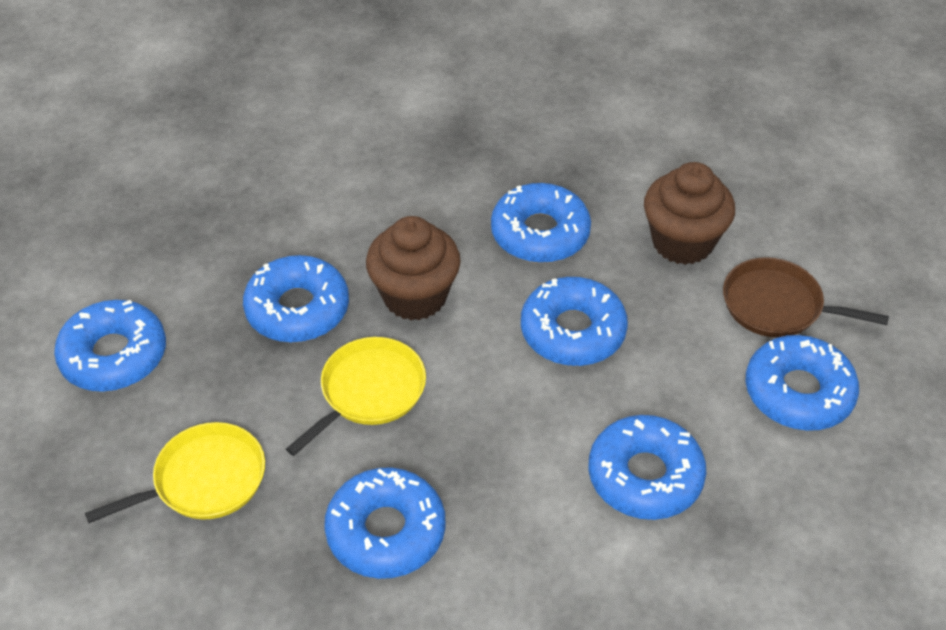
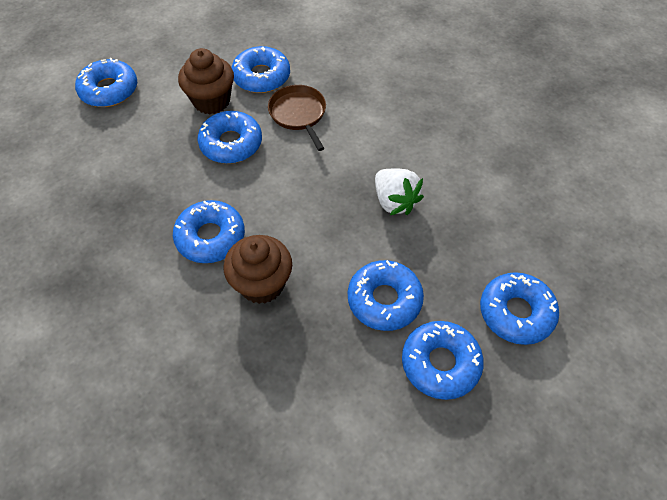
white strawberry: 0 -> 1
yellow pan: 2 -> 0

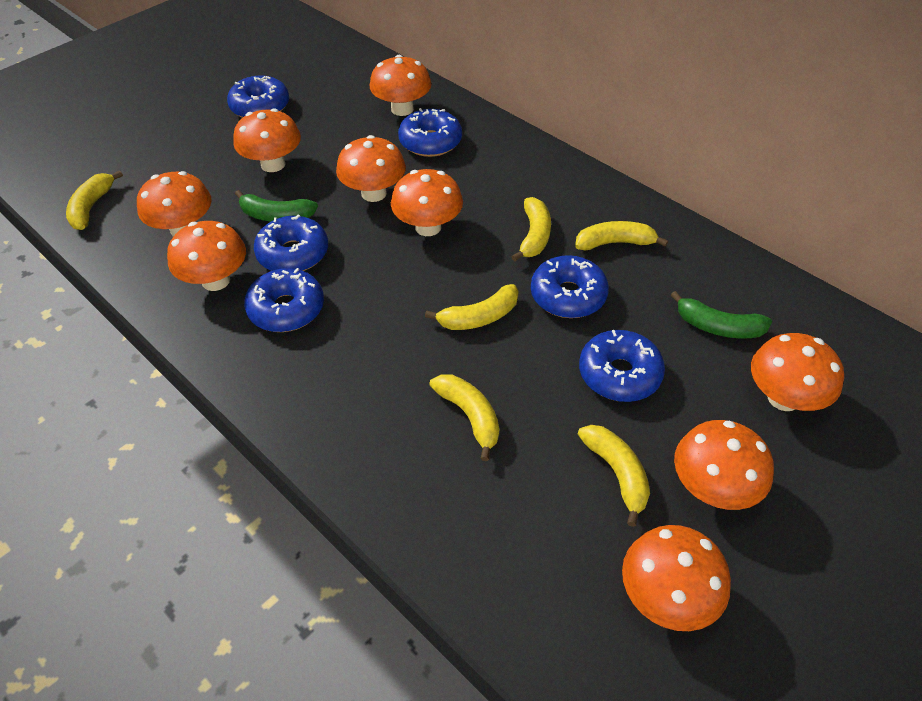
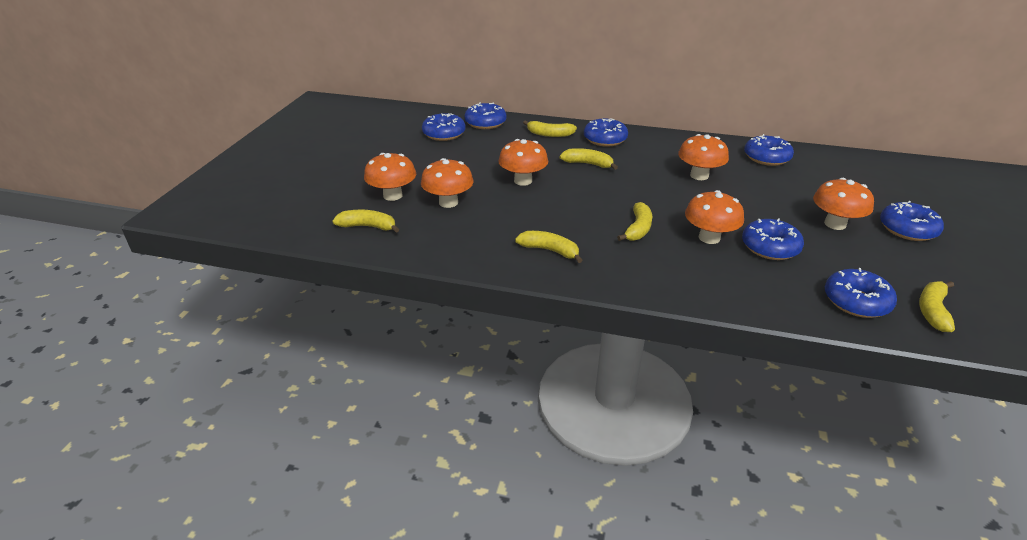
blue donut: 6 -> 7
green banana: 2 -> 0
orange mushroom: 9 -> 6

++++

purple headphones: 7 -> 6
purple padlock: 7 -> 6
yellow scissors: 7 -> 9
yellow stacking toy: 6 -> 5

++++

Aim of the task.
Beginning with the line above that contains "white strawberry: 0 -> 1" and ending with the line that contains "orange mushroom: 9 -> 6", quote each line exactly, keeping out the pictures.

Your solution.
white strawberry: 0 -> 1
yellow pan: 2 -> 0

blue donut: 6 -> 7
green banana: 2 -> 0
orange mushroom: 9 -> 6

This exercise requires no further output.